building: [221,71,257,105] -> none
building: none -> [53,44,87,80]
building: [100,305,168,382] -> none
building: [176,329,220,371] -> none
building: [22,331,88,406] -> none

Directions >> Would you please copy the material above exactly, with nothing left out?

Result for this exercise >>
building: [221,71,257,105] -> none
building: none -> [53,44,87,80]
building: [100,305,168,382] -> none
building: [176,329,220,371] -> none
building: [22,331,88,406] -> none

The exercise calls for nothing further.